**TASK TO COMPLETE**
Everything from the line containing "gray circle: (121, 47) -> (219, 54), moved" to the last line of the listing below, inclusive, is what you should output, exactly as it appears.

**GIVEN DATA**
+++

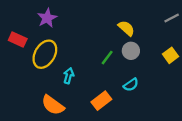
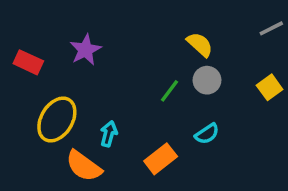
purple star: (47, 18) -> (85, 50), moved
yellow ellipse: (45, 54) -> (57, 120), moved
cyan arrow: (69, 76) -> (109, 134), moved

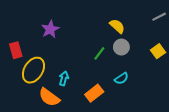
red rectangle: (28, 62) -> (16, 50), moved, turned 49

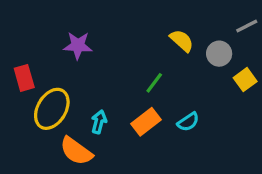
purple star: (50, 29) -> (78, 45), turned 30
gray circle: (121, 47) -> (219, 54), moved
orange rectangle: (94, 93) -> (146, 122), moved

+++

**TASK RESULT**
gray circle: (121, 47) -> (219, 54), moved
orange rectangle: (94, 93) -> (146, 122), moved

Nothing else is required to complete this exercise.